* Dataset entries *
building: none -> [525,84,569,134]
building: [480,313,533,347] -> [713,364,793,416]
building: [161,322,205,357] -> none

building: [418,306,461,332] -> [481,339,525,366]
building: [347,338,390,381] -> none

* * *

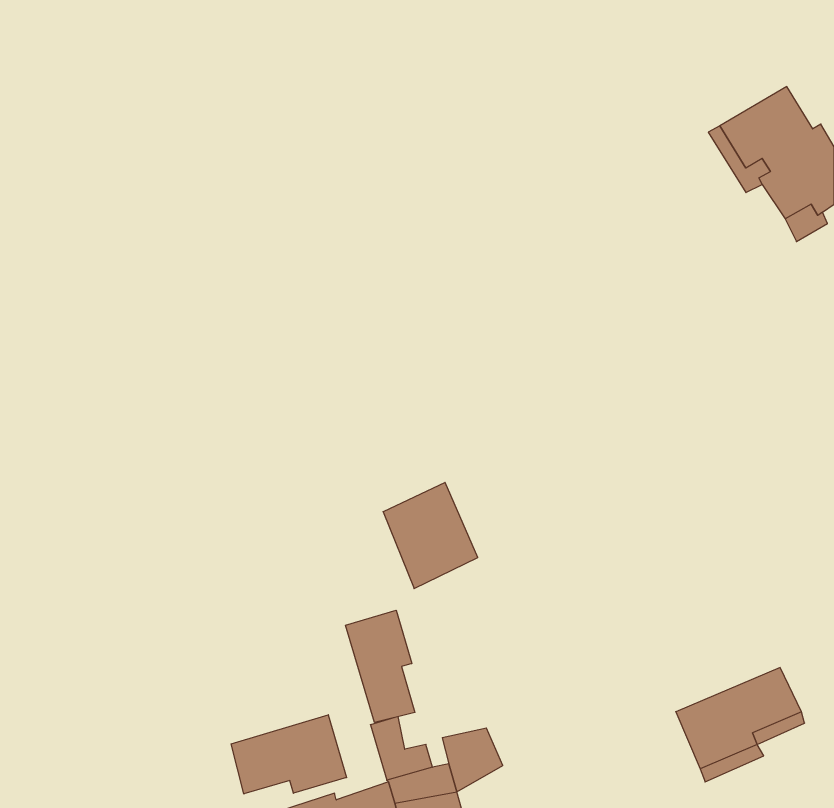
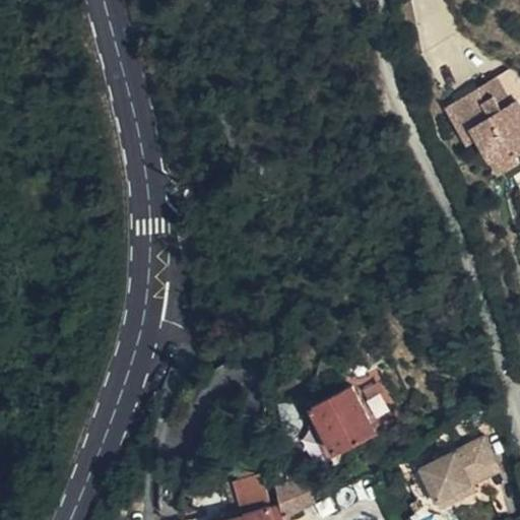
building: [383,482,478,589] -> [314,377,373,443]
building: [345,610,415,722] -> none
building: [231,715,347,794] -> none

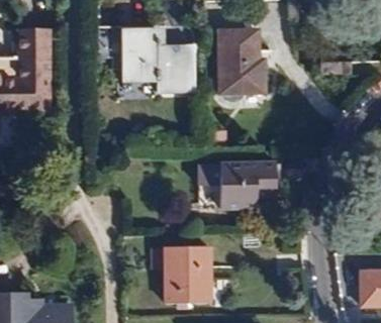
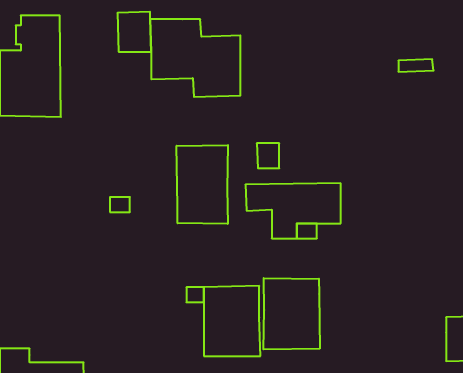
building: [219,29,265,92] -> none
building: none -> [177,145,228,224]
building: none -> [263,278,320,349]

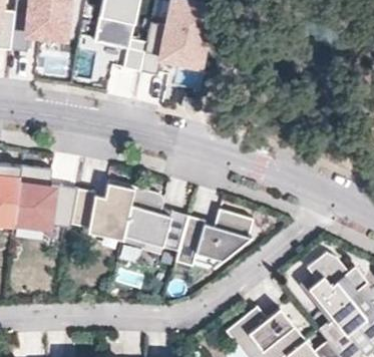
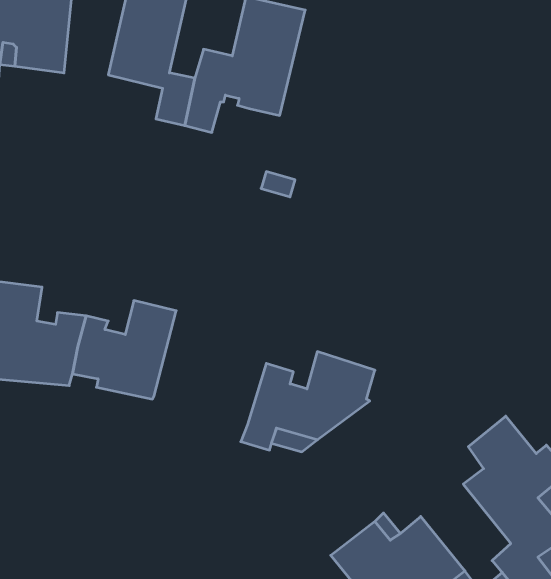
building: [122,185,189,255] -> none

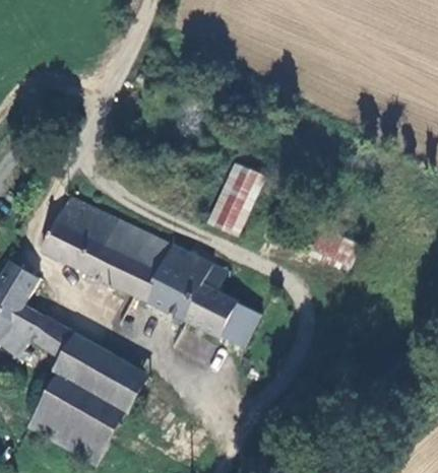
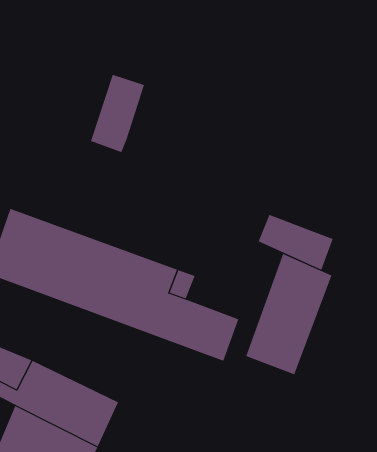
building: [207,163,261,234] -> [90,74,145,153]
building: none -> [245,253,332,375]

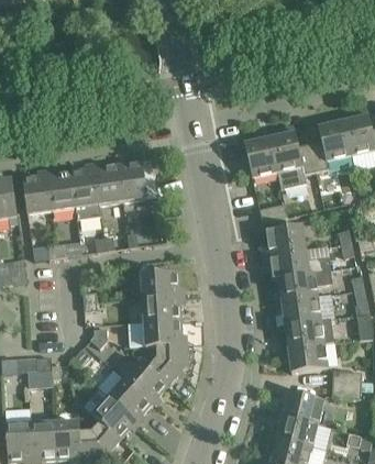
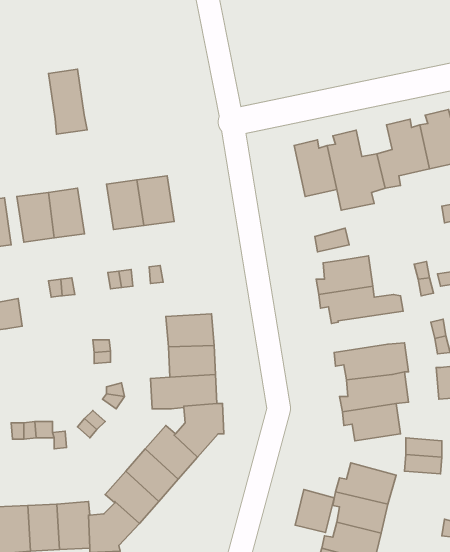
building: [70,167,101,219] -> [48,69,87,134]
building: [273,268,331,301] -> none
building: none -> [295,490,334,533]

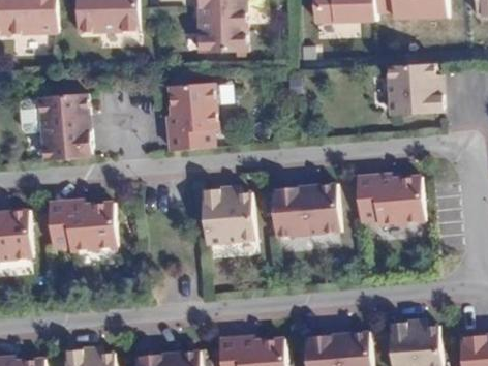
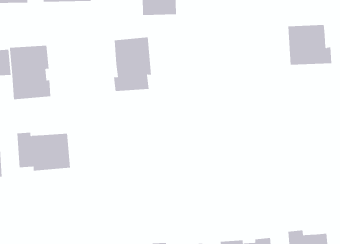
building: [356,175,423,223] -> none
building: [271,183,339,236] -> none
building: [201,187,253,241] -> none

--

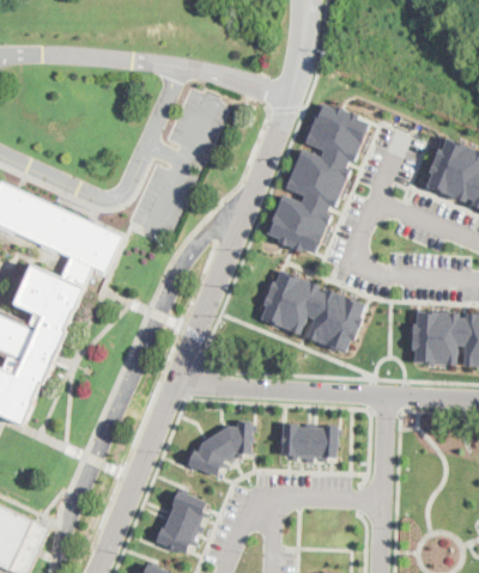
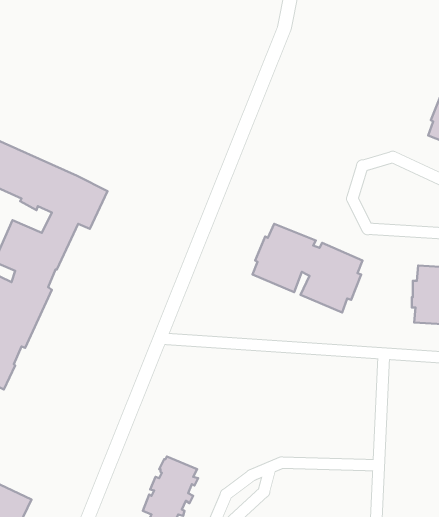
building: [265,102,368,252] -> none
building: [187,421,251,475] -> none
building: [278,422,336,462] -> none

* Problem requirements *
What you return must match, character for character, the lines above from the one with "building: [231,715,347,794] -> none" through the one with "building: [356,175,423,223] -> none", minus any pictures.

* Answer to this exercise *
building: [231,715,347,794] -> none

building: [219,29,265,92] -> none
building: none -> [177,145,228,224]
building: none -> [263,278,320,349]

building: [122,185,189,255] -> none

building: [207,163,261,234] -> [90,74,145,153]
building: none -> [245,253,332,375]

building: [70,167,101,219] -> [48,69,87,134]
building: [273,268,331,301] -> none
building: none -> [295,490,334,533]

building: [356,175,423,223] -> none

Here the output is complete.